◆ **Source information**:

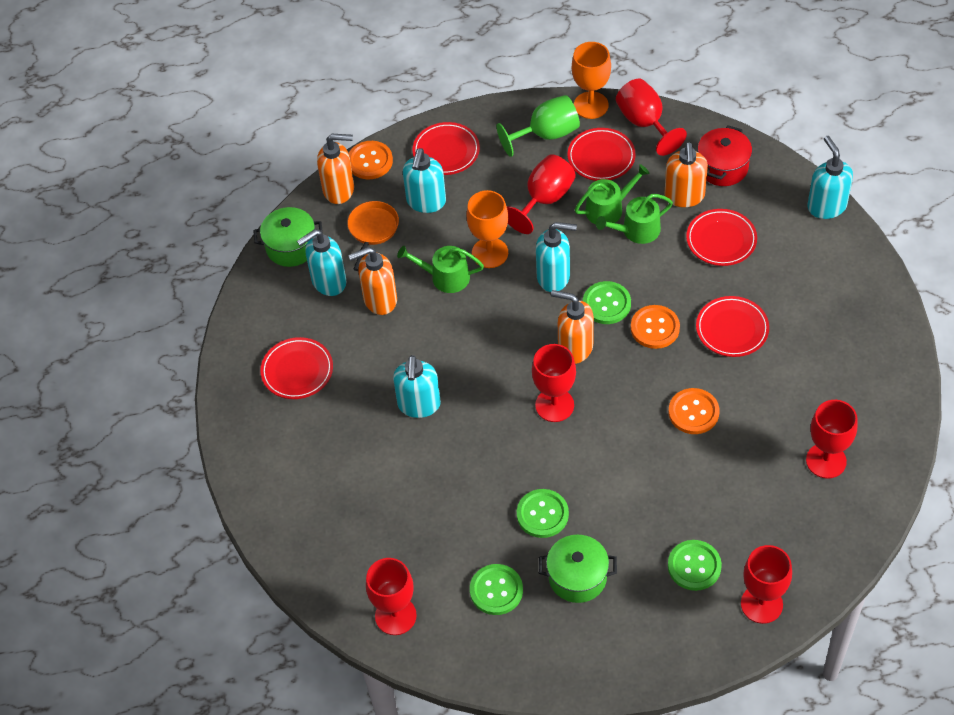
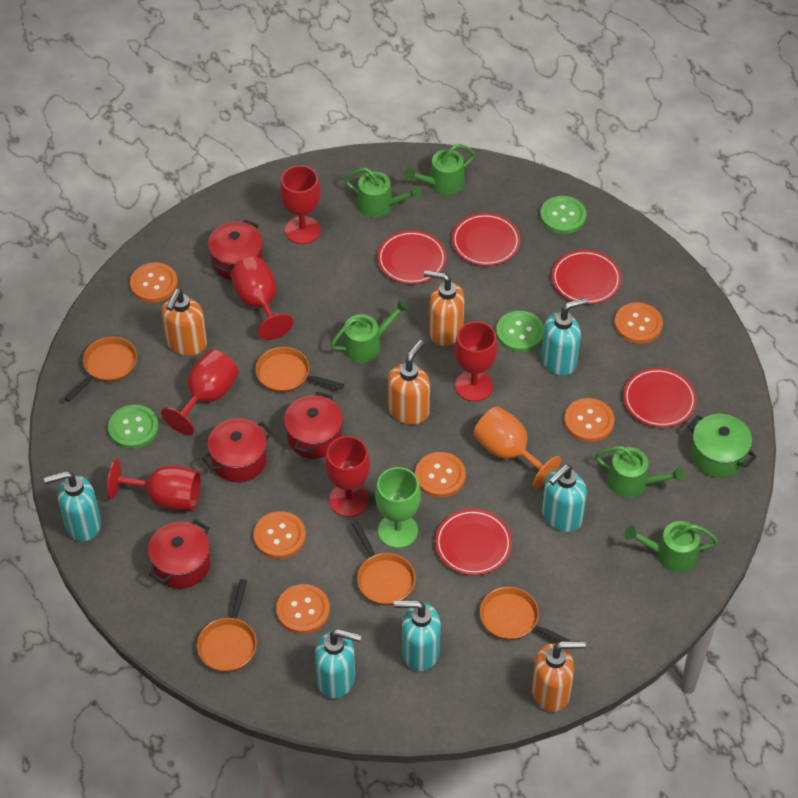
green button: 4 -> 3
green pot: 2 -> 1
green watering can: 3 -> 5
orange button: 3 -> 6
orange goblet: 2 -> 1
orange pan: 1 -> 5
red pot: 1 -> 4

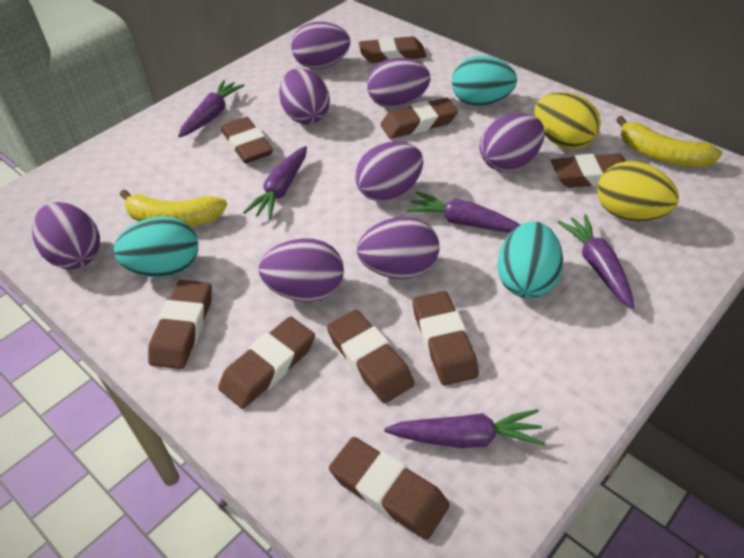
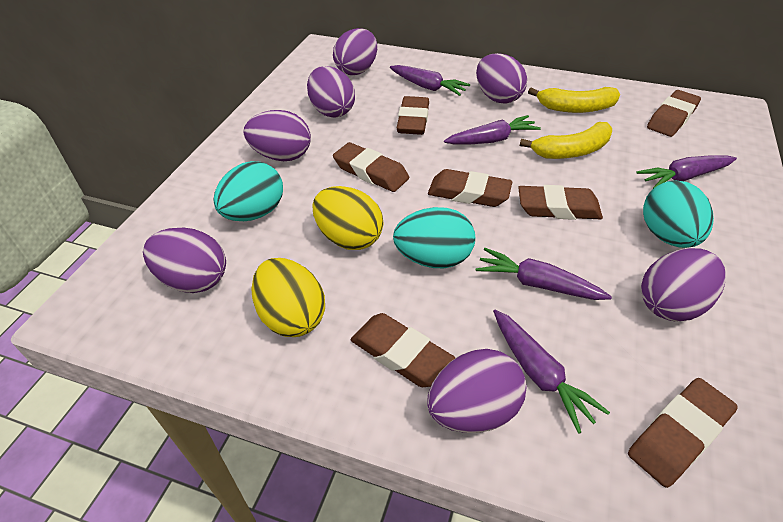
brown eraser: 9 -> 7
purple egg: 8 -> 7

◆ **Problem statement**: Print each line above exactly as it appears, excluding all images.

◆ **Exercise response**:
green button: 4 -> 3
green pot: 2 -> 1
green watering can: 3 -> 5
orange button: 3 -> 6
orange goblet: 2 -> 1
orange pan: 1 -> 5
red pot: 1 -> 4

brown eraser: 9 -> 7
purple egg: 8 -> 7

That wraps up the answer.